(Object tracking records)
____
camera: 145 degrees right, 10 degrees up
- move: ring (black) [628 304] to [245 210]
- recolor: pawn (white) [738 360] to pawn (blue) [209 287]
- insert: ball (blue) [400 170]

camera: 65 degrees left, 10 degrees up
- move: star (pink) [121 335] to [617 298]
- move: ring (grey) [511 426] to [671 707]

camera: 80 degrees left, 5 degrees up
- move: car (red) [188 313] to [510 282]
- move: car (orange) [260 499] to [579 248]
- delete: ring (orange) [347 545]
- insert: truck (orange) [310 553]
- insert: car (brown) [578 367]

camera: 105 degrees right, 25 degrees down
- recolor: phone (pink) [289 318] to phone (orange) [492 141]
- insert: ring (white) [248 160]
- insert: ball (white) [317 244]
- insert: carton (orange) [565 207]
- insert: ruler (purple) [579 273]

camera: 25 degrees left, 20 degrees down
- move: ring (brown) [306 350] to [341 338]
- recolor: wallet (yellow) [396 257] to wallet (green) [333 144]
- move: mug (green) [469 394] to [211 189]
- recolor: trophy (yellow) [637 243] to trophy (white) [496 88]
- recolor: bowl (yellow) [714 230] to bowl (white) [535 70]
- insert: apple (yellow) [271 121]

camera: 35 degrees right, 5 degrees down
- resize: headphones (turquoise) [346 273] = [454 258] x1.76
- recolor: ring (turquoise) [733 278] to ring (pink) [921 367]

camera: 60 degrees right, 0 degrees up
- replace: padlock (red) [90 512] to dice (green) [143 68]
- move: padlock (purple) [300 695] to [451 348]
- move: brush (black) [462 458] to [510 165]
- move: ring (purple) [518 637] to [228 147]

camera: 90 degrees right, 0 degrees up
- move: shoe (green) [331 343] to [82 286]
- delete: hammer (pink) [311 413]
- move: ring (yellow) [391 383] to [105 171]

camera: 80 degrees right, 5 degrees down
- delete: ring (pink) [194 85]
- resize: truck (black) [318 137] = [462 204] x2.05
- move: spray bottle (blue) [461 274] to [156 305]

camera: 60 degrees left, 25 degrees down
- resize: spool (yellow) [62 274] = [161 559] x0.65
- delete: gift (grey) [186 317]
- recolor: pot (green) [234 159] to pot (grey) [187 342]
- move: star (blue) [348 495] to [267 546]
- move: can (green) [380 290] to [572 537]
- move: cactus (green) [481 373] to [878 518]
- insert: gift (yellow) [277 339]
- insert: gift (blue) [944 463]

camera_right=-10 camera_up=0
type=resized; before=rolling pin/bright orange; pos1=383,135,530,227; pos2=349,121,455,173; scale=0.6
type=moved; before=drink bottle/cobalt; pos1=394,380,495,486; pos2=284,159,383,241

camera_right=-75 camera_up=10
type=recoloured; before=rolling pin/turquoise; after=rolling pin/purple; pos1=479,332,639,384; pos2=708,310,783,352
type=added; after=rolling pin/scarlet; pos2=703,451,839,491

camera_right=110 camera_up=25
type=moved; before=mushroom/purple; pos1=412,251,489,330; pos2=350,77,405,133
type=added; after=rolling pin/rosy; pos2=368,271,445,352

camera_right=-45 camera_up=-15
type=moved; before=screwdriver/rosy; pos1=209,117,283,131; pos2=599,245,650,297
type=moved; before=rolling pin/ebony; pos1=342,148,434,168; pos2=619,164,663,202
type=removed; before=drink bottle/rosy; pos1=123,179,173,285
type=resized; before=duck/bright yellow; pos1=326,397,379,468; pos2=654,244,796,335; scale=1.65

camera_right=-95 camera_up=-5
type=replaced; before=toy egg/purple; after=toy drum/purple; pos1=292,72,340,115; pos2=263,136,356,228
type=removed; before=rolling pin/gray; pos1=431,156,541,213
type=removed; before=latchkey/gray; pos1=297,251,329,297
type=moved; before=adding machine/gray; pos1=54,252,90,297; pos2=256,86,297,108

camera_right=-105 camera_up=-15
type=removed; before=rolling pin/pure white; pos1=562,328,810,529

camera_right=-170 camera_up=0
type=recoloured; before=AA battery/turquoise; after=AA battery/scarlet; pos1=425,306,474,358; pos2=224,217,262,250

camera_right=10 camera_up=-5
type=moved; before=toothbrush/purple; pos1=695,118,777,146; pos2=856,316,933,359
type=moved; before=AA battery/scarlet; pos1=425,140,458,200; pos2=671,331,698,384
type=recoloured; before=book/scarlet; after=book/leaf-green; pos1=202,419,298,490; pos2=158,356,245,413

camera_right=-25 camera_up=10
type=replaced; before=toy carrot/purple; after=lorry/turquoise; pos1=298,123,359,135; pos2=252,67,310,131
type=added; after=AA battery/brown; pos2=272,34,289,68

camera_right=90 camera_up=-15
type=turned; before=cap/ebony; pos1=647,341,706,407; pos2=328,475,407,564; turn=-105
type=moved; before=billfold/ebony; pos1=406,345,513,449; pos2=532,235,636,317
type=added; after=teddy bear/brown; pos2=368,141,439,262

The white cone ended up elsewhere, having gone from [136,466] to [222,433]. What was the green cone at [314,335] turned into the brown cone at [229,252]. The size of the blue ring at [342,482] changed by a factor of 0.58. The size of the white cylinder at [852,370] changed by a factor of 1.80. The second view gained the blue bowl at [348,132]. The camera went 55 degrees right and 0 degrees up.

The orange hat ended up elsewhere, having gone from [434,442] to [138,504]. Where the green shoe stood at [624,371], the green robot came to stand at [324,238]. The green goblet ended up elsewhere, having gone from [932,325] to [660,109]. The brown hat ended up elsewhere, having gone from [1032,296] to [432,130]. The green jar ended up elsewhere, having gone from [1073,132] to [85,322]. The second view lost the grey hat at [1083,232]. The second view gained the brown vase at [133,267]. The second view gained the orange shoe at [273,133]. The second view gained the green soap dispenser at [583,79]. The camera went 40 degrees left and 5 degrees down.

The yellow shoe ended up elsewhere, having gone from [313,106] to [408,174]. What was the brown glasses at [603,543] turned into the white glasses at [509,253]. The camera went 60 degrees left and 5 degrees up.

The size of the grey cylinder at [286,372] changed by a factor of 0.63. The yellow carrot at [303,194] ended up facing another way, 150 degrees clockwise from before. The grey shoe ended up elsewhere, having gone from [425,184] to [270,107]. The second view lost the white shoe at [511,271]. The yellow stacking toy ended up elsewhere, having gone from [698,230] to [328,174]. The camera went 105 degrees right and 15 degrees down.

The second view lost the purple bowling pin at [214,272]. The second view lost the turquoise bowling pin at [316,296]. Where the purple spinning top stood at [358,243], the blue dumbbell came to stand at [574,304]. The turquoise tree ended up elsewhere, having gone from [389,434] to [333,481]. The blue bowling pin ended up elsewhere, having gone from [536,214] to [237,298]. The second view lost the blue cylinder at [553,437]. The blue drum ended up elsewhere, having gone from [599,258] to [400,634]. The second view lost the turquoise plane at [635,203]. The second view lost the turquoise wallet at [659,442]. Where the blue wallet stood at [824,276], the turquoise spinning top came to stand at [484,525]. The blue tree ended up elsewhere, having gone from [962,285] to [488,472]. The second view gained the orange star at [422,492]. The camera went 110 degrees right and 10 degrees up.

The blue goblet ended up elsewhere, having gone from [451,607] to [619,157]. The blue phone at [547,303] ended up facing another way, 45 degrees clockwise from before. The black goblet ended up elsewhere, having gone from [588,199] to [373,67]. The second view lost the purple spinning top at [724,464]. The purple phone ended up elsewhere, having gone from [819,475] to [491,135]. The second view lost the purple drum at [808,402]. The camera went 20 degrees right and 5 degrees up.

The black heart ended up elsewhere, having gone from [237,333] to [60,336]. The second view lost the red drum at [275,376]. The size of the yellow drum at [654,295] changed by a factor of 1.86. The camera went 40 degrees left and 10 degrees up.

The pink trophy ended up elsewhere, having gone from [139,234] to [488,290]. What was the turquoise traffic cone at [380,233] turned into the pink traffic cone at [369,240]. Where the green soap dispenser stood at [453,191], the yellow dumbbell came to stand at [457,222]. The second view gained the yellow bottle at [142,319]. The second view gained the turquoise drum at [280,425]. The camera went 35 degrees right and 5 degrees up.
____
__Directions for this task__: When you reach the line holding "type=moved; before=billfold/ebony; pos1=406,345,513,449;" in the records above, begin reproducing exactly, stop after the line holding "The yellow shoe", and output nothing else.

__Output for this task__:
type=moved; before=billfold/ebony; pos1=406,345,513,449; pos2=532,235,636,317
type=added; after=teddy bear/brown; pos2=368,141,439,262

The white cone ended up elsewhere, having gone from [136,466] to [222,433]. What was the green cone at [314,335] turned into the brown cone at [229,252]. The size of the blue ring at [342,482] changed by a factor of 0.58. The size of the white cylinder at [852,370] changed by a factor of 1.80. The second view gained the blue bowl at [348,132]. The camera went 55 degrees right and 0 degrees up.

The orange hat ended up elsewhere, having gone from [434,442] to [138,504]. Where the green shoe stood at [624,371], the green robot came to stand at [324,238]. The green goblet ended up elsewhere, having gone from [932,325] to [660,109]. The brown hat ended up elsewhere, having gone from [1032,296] to [432,130]. The green jar ended up elsewhere, having gone from [1073,132] to [85,322]. The second view lost the grey hat at [1083,232]. The second view gained the brown vase at [133,267]. The second view gained the orange shoe at [273,133]. The second view gained the green soap dispenser at [583,79]. The camera went 40 degrees left and 5 degrees down.

The yellow shoe ended up elsewhere, having gone from [313,106] to [408,174]. What was the brown glasses at [603,543] turned into the white glasses at [509,253]. The camera went 60 degrees left and 5 degrees up.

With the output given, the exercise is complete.